- Work request
Exact wording is required: give all the records again, minus the pictures.

====== Information provided ======

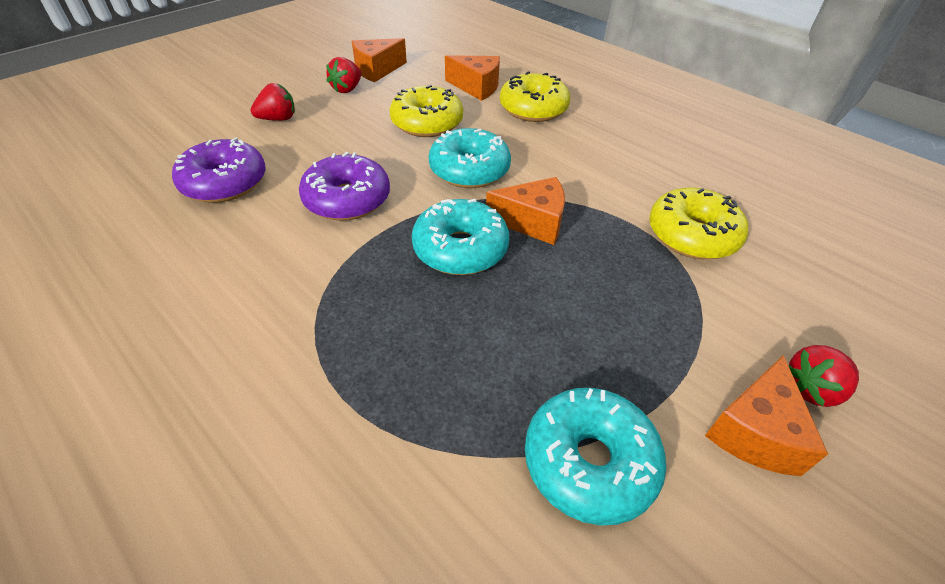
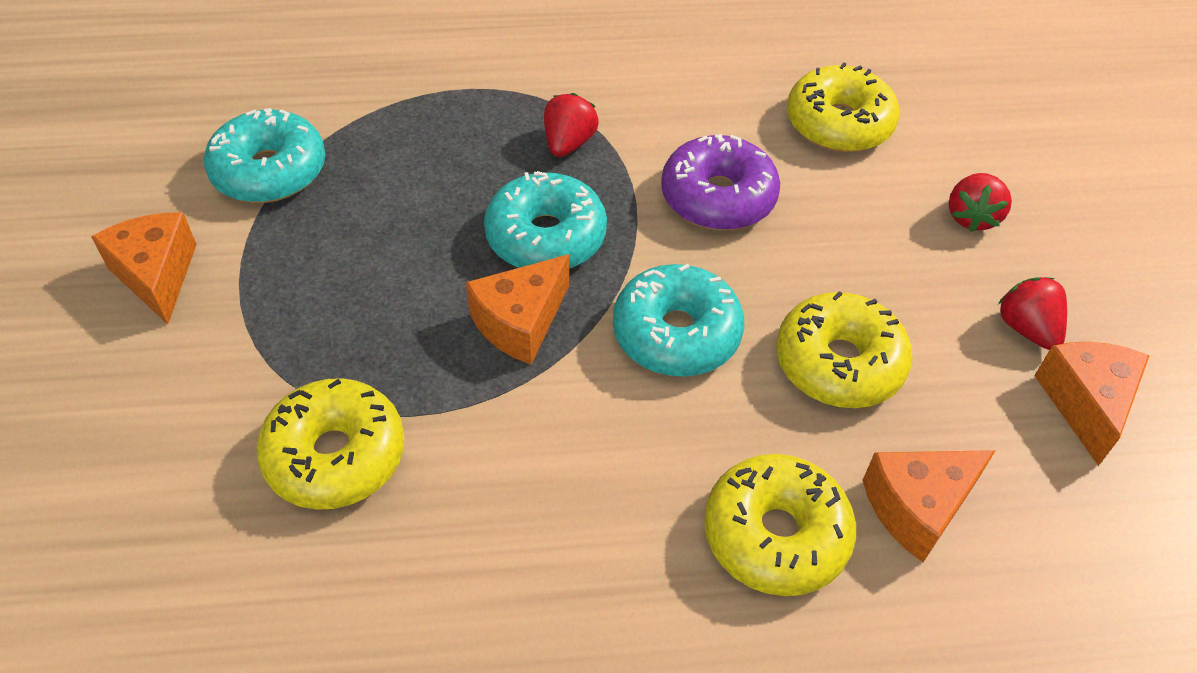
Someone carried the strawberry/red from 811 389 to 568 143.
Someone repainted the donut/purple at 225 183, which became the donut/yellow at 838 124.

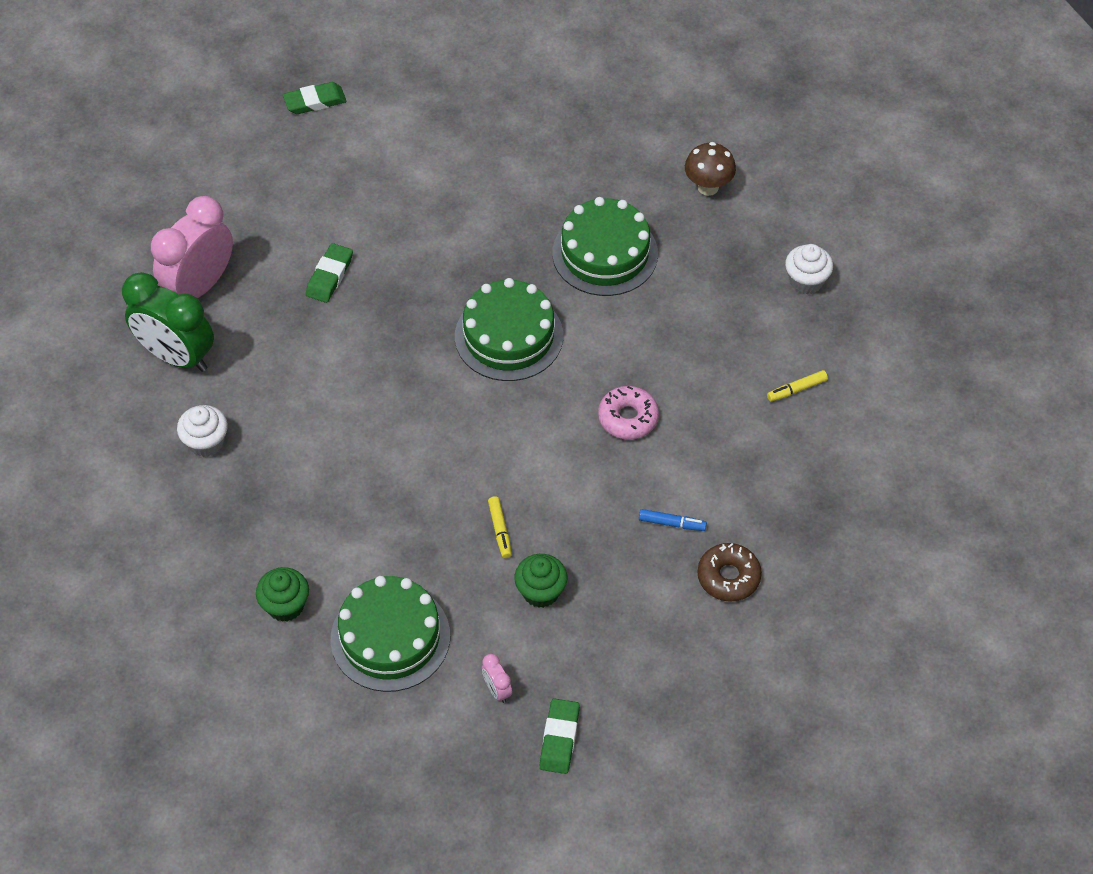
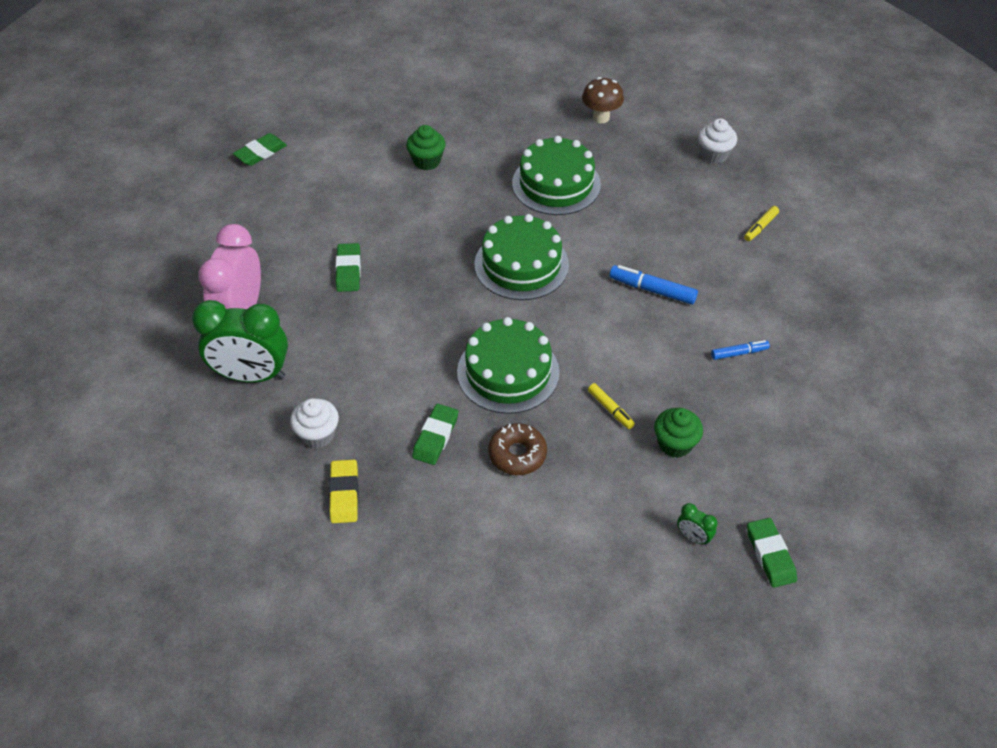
Someone put down the eraser/yellow at 344 494.
Someone carried the cupcake/green from 285 605 to 427 161.
Someone put down the eraser/green at 435 437.
Someone carried the cake/green from 390 637 to 508 372.
Someone carried the donut/brown from 728 577 to 517 454.
Someone swapped the donut/pink at 628 418 for the marker/blue at 652 290.
Someone repainted the clock/pink at 497 690, which became the clock/green at 693 537.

======

- Response box
Someone carried the strawberry/red from 811 389 to 568 143.
Someone repainted the donut/purple at 225 183, which became the donut/yellow at 838 124.

Someone put down the eraser/yellow at 344 494.
Someone carried the cupcake/green from 285 605 to 427 161.
Someone put down the eraser/green at 435 437.
Someone carried the cake/green from 390 637 to 508 372.
Someone carried the donut/brown from 728 577 to 517 454.
Someone swapped the donut/pink at 628 418 for the marker/blue at 652 290.
Someone repainted the clock/pink at 497 690, which became the clock/green at 693 537.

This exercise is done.